INSTRUCTIONS TO FOLLOW. Rewrite all of the records below with every "Choices" changed to "Options" and everything else left as is. Omit the pictures.
[Opening DATA FOR PROCESSING section]
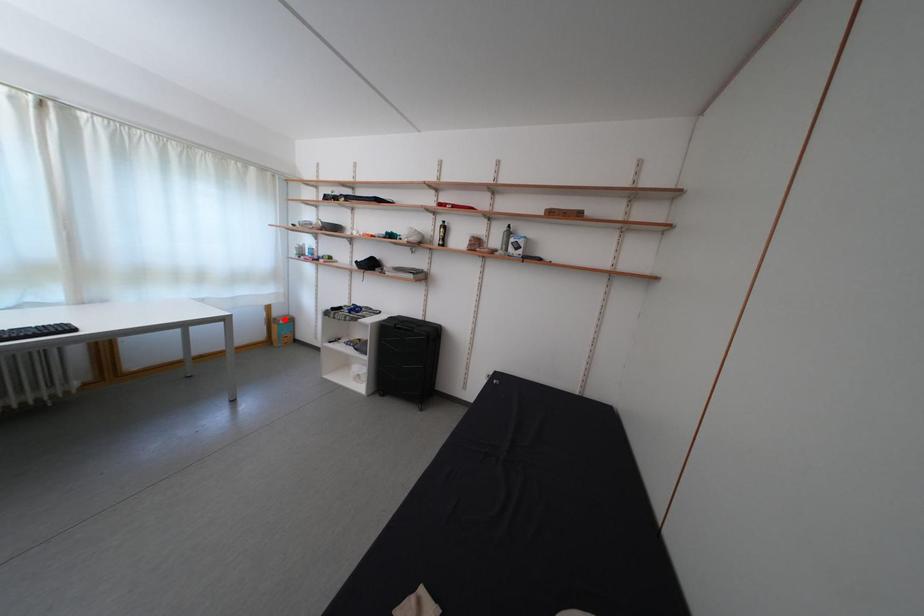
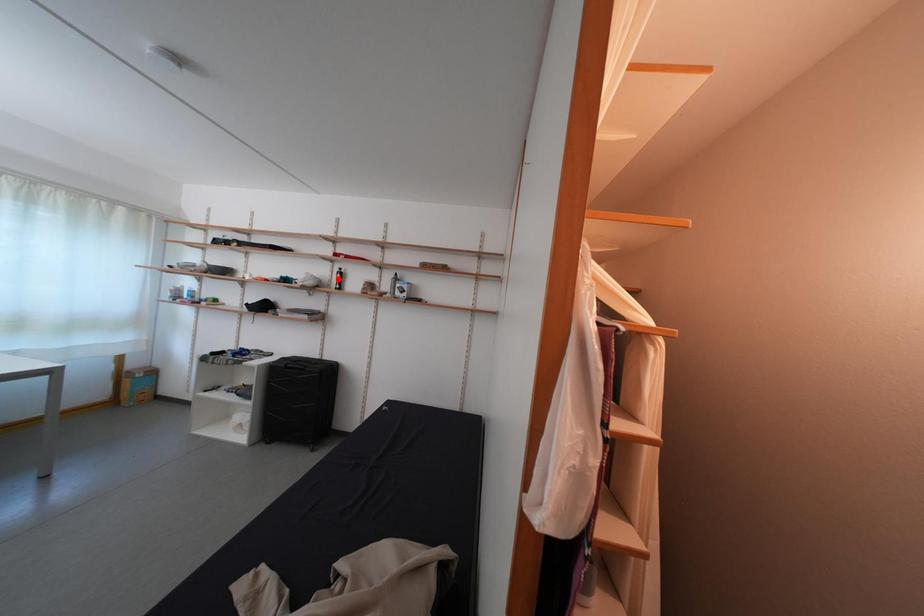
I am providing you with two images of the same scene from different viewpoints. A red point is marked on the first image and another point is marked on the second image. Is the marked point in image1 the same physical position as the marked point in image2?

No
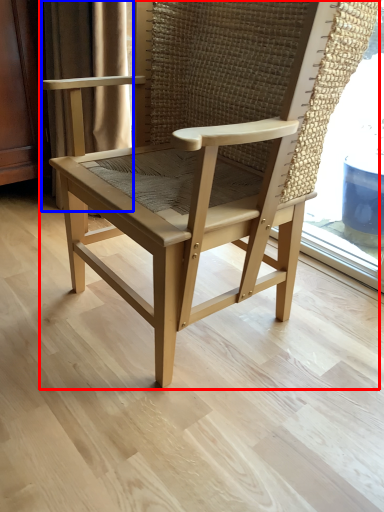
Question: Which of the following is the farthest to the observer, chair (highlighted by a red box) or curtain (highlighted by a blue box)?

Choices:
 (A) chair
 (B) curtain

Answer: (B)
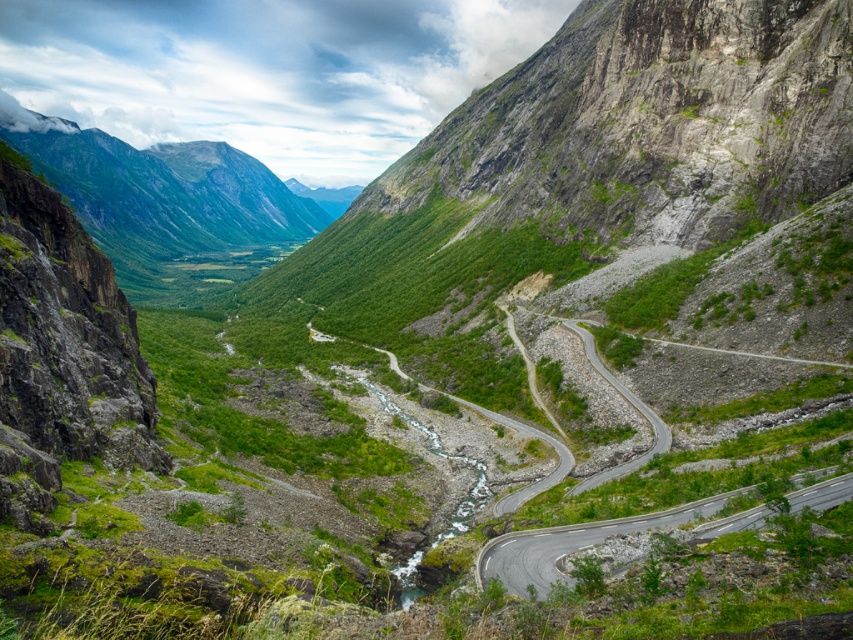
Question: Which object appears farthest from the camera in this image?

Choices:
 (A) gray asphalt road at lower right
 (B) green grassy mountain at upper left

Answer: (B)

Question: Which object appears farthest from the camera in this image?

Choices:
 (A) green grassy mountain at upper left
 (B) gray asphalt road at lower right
[Closing DATA FOR PROCESSING section]
ANSWER AREA.
I am providing you with two images of the same scene from different viewpoints. A red point is marked on the first image and another point is marked on the second image. Is the marked point in image1 the same physical position as the marked point in image2?

No
Question: Which of the following is the farthest to the observer, chair (highlighted by a red box) or curtain (highlighted by a blue box)?

Options:
 (A) chair
 (B) curtain

Answer: (B)
Question: Which object appears farthest from the camera in this image?

Options:
 (A) gray asphalt road at lower right
 (B) green grassy mountain at upper left

Answer: (B)

Question: Which object appears farthest from the camera in this image?

Options:
 (A) green grassy mountain at upper left
 (B) gray asphalt road at lower right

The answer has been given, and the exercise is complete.